[Collected data]
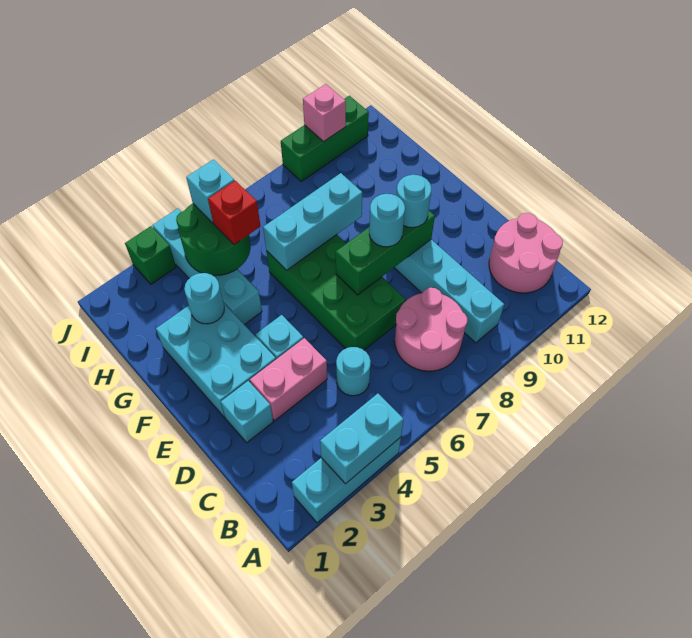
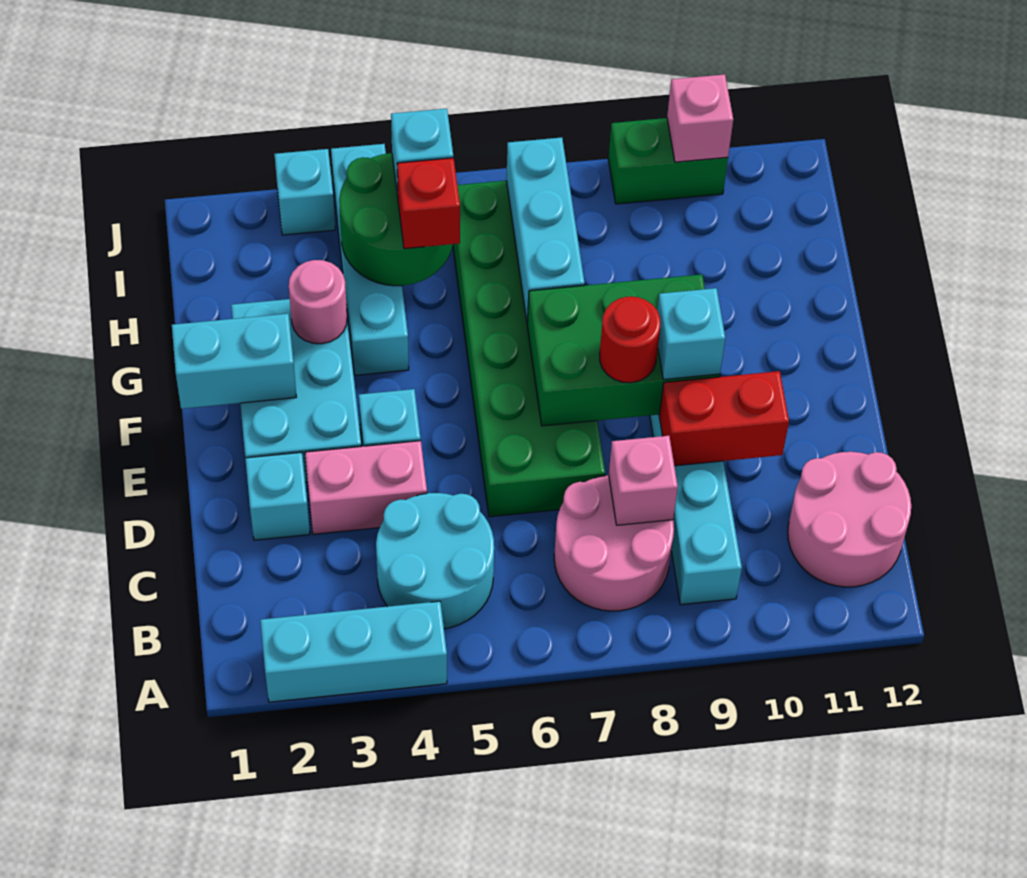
cyan brick A3:A4 level 2 -> cyan brick F1:F2 level 2
cyan round brick C5 level 1 -> cyan round brick B4:C5 level 1
none -> pink brick C8 level 2
green brick D6:G7 level 1 -> green brick D6:I7 level 1
none -> red brick D9:D10 level 2
green brick E7:E9 level 2 -> green brick E7:F9 level 2
cyan round brick E8 level 3 -> red round brick E8 level 3
cyan round brick E9 level 3 -> cyan brick E9 level 3
cyan round brick G3 level 2 -> pink round brick G3 level 2
cyan brick G6:G8 level 2 -> cyan brick G7:I7 level 2
green brick J3 level 1 -> cyan brick J3 level 1
green brick J9:J11 level 1 -> green brick J9:J10 level 1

→ **THE TASK**
Repeat every entry exactly. Do not include the pictures.

→ **WRITTEN RESPONSE**
cyan brick A3:A4 level 2 -> cyan brick F1:F2 level 2
cyan round brick C5 level 1 -> cyan round brick B4:C5 level 1
none -> pink brick C8 level 2
green brick D6:G7 level 1 -> green brick D6:I7 level 1
none -> red brick D9:D10 level 2
green brick E7:E9 level 2 -> green brick E7:F9 level 2
cyan round brick E8 level 3 -> red round brick E8 level 3
cyan round brick E9 level 3 -> cyan brick E9 level 3
cyan round brick G3 level 2 -> pink round brick G3 level 2
cyan brick G6:G8 level 2 -> cyan brick G7:I7 level 2
green brick J3 level 1 -> cyan brick J3 level 1
green brick J9:J11 level 1 -> green brick J9:J10 level 1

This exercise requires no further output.